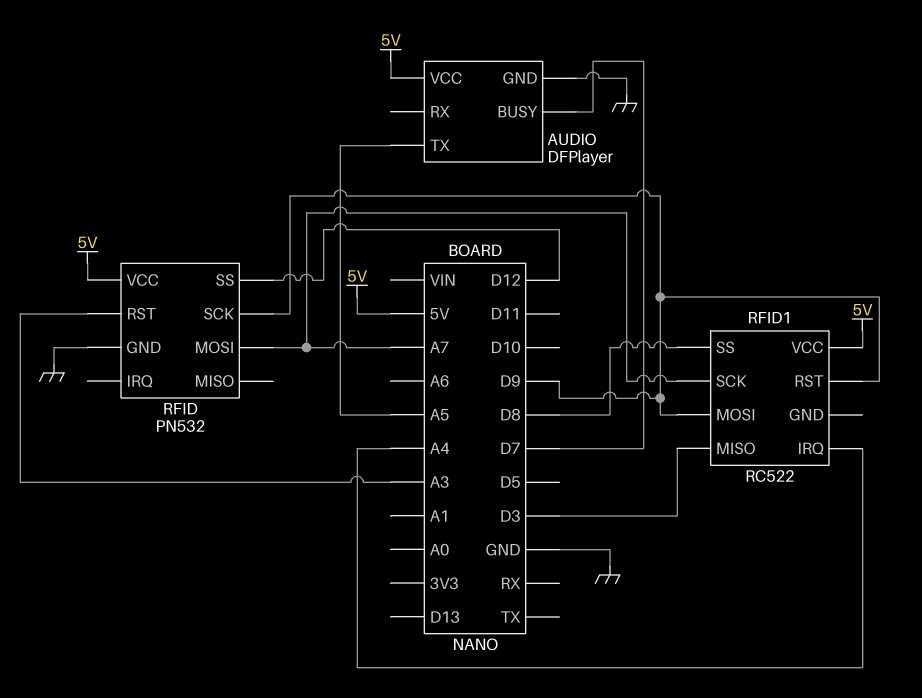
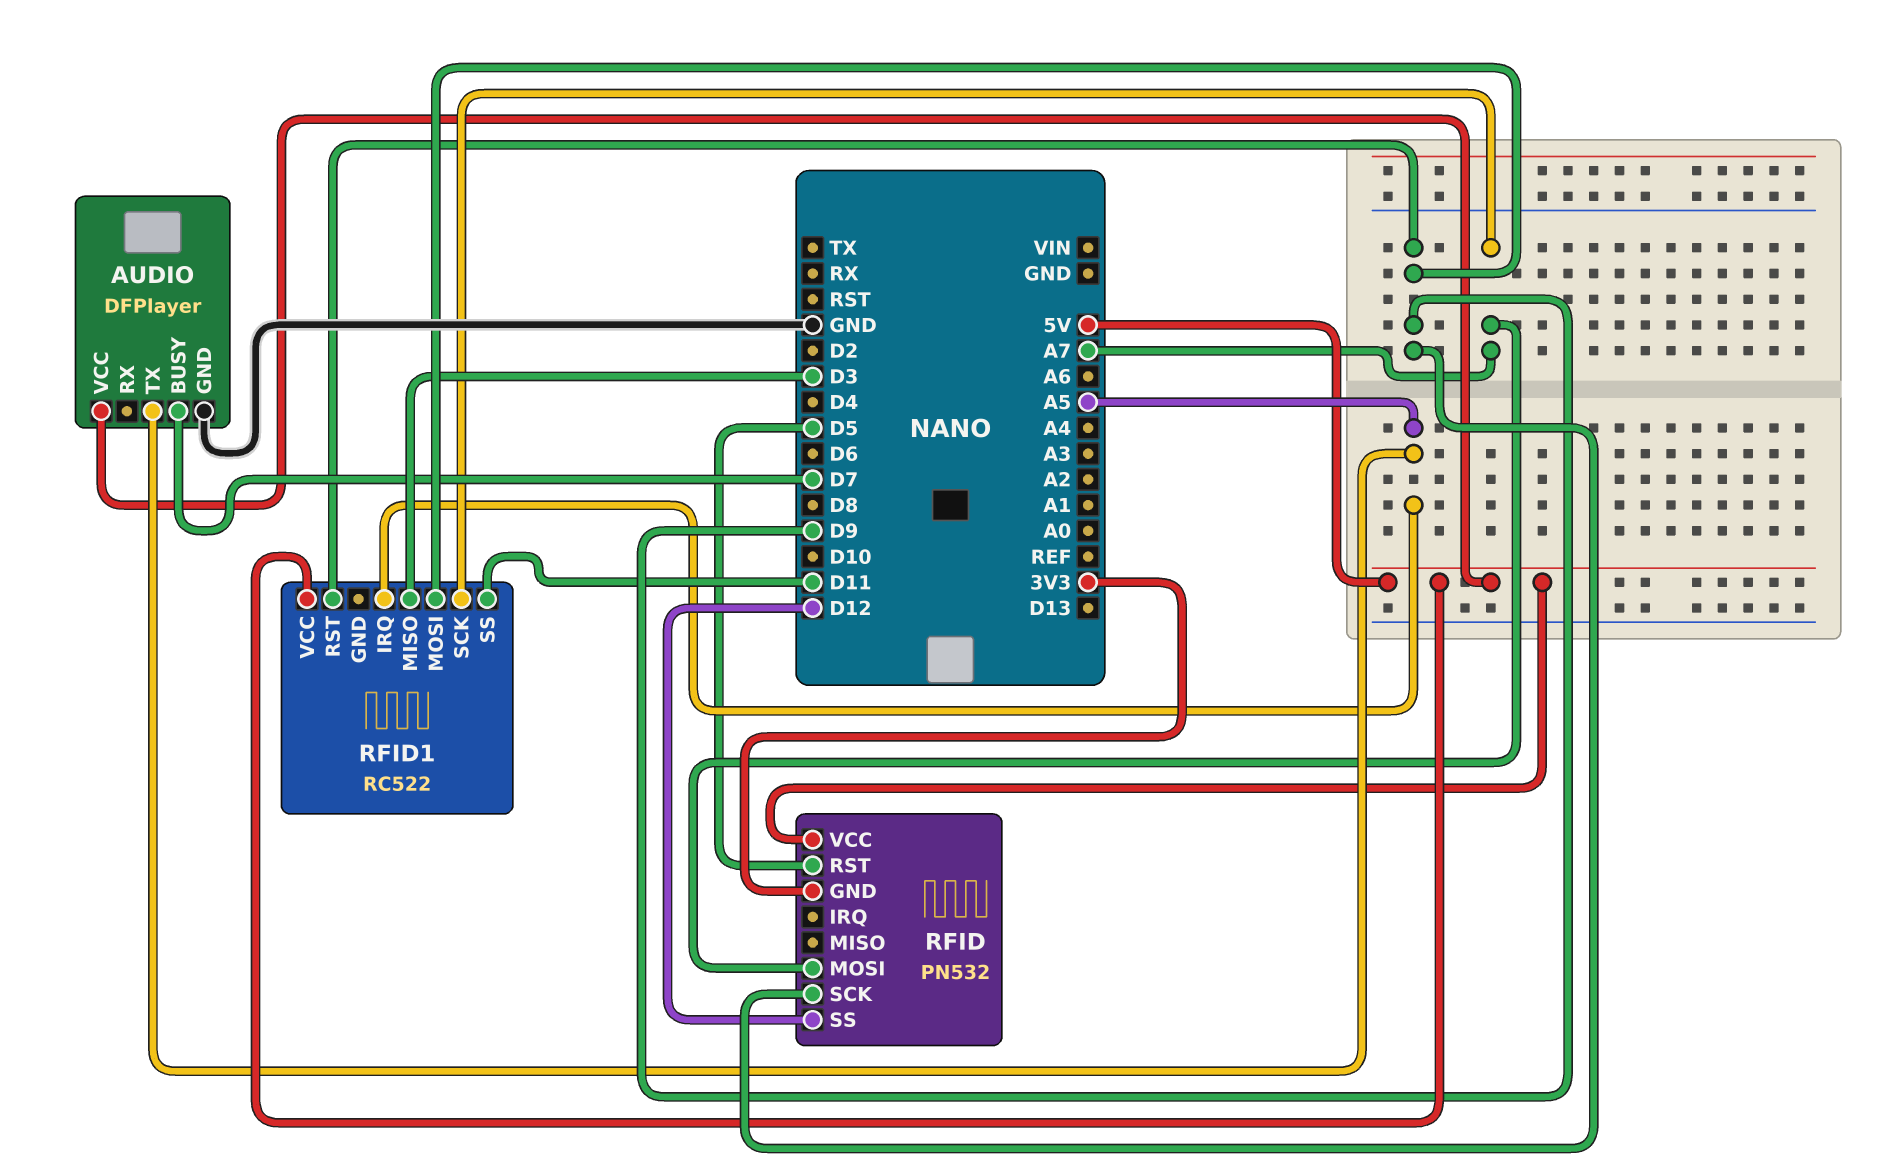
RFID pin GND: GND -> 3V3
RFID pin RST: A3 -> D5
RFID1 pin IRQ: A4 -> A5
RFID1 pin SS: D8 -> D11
+ + + + +
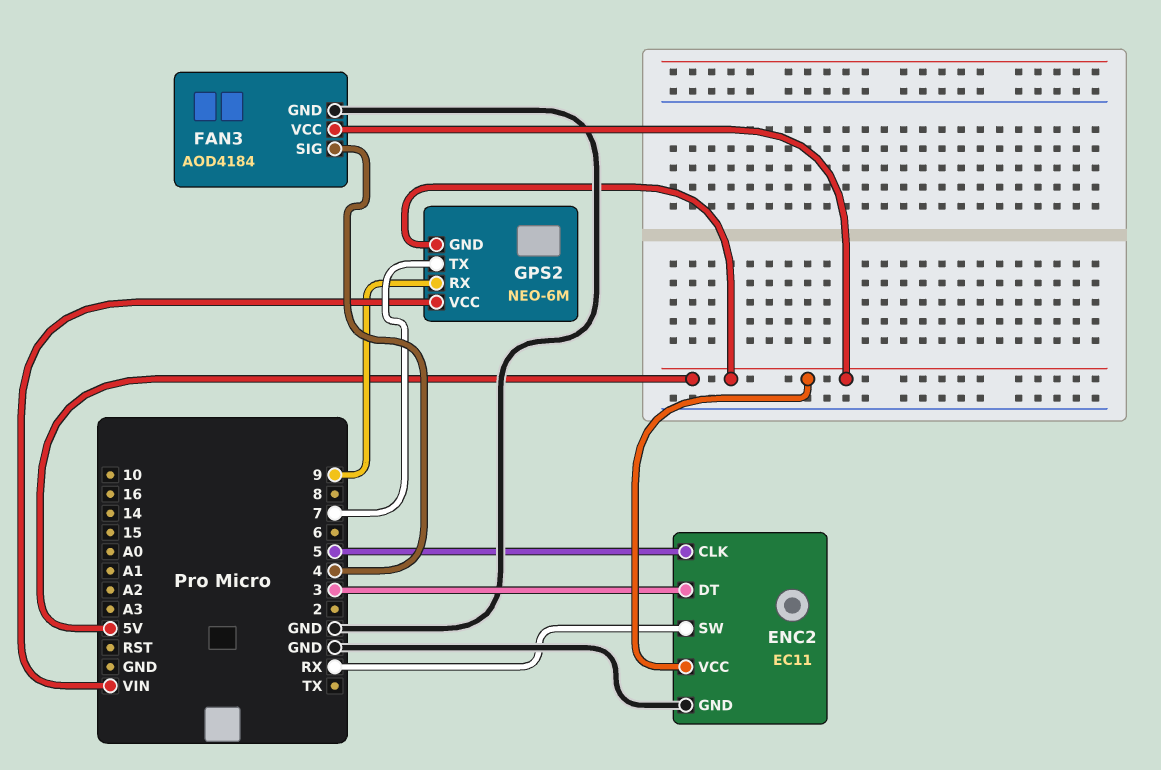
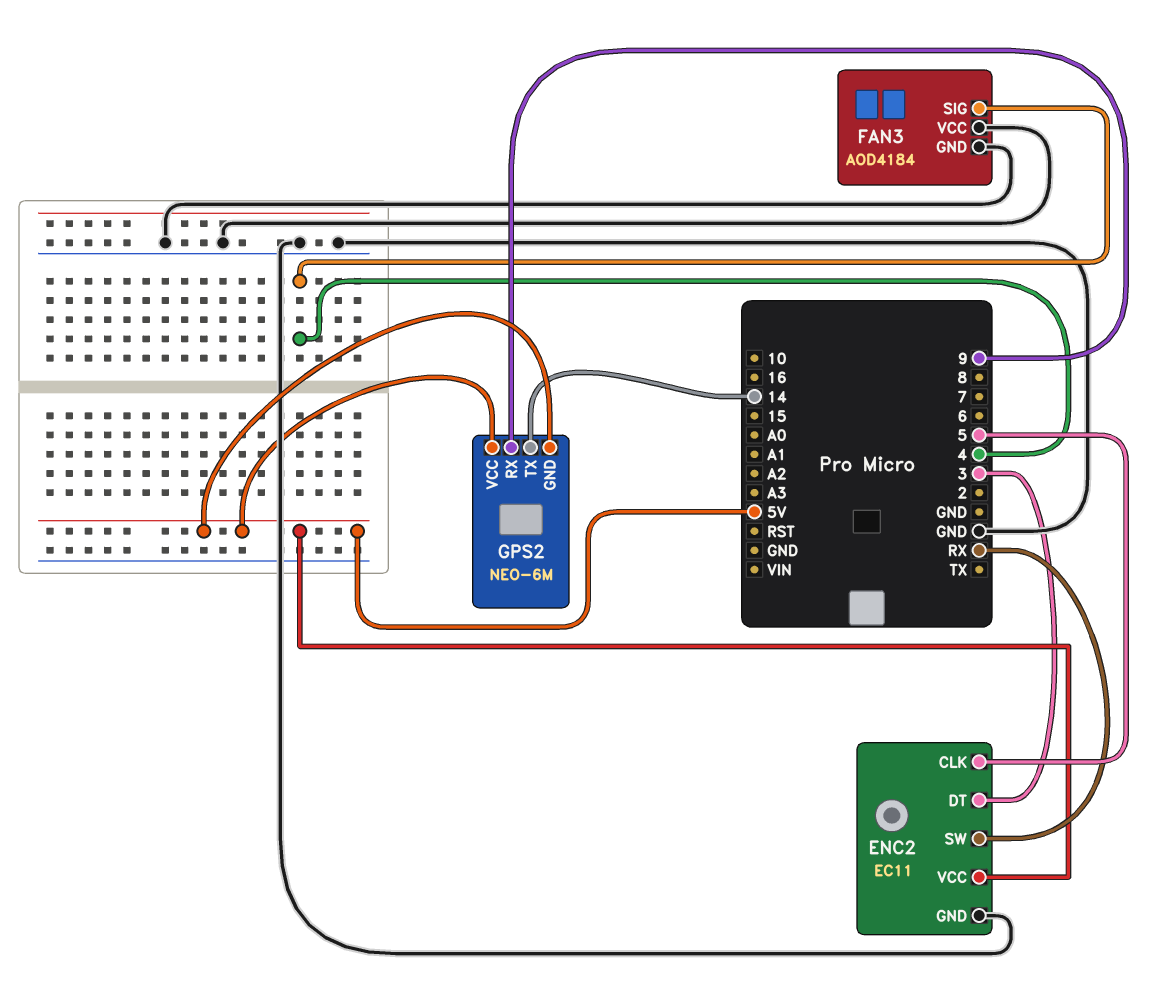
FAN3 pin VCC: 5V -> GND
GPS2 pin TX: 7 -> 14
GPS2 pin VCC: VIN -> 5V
+ + + + +
Requirement => Looking at the data above, return every line from the one with "RFID pin RST: A3 -> D5" down to the one with "RFID1 pin SS: D8 -> D11", exactly and inclusively.

Answer below =>
RFID pin RST: A3 -> D5
RFID1 pin IRQ: A4 -> A5
RFID1 pin SS: D8 -> D11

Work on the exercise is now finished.